(Data in this exercise)

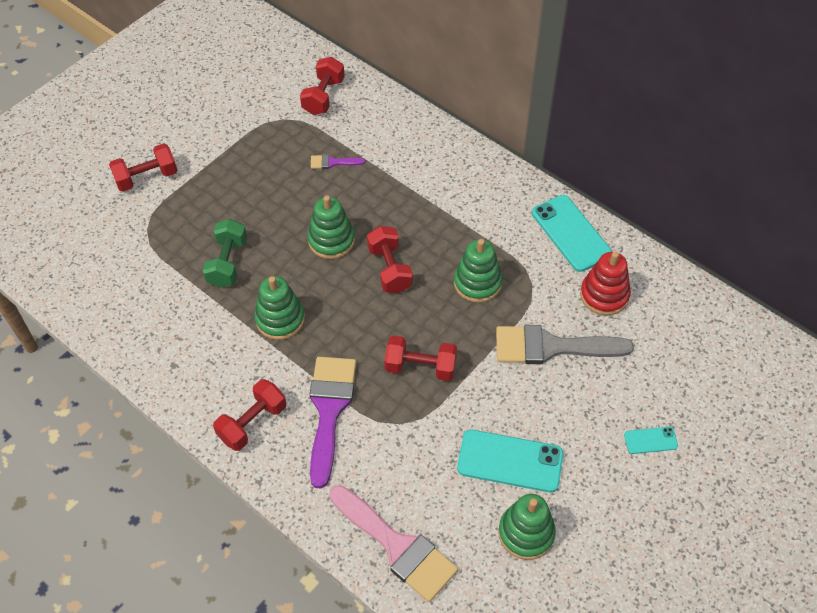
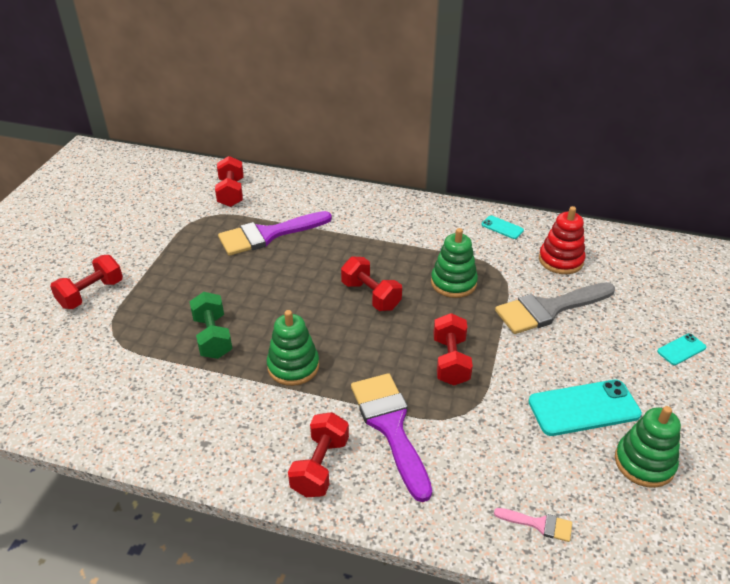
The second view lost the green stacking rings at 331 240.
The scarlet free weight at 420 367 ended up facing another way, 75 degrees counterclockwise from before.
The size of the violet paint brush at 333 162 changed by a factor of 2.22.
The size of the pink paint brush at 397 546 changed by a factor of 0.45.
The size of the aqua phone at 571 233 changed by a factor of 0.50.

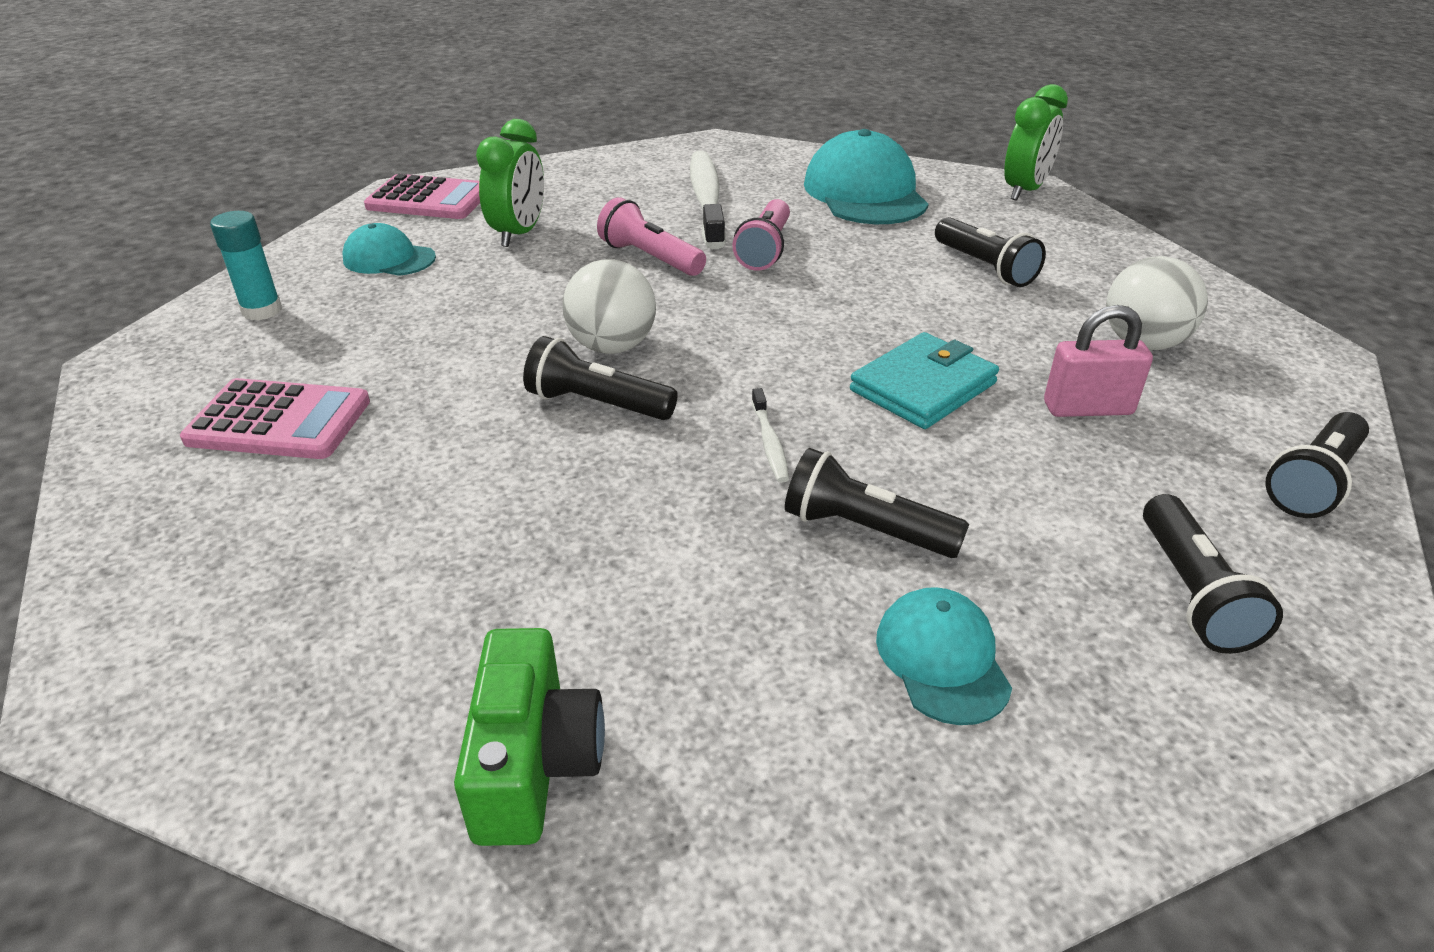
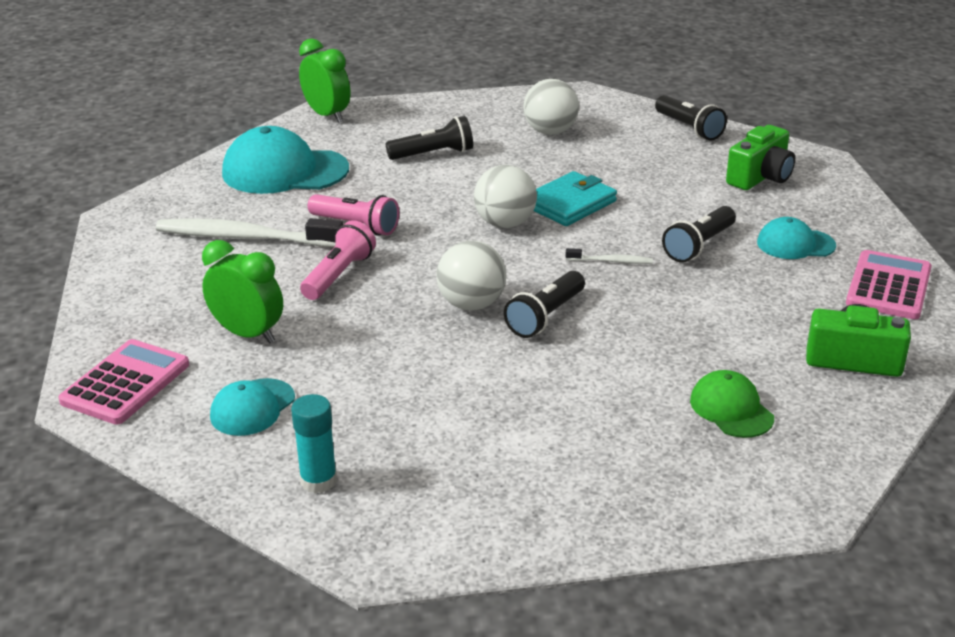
The second view lost the pink padlock at 1088 408.
The second view gained the pure white sphere at 505 223.
The second view gained the green peaked cap at 731 409.
The pink pocket calculator ended up elsewhere, having gone from 279 421 to 888 286.
Where the black flashlight stood at 1192 593, the green compact camera came to stand at 760 177.
The pink flashlight at 650 258 ended up facing another way, 150 degrees clockwise from before.
The aqua wallet at 923 387 ended up facing another way, 75 degrees clockwise from before.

(End Data in this exercise)

What is needed is the number of lines in the records that contain the string "brush", stated with nothing else.

2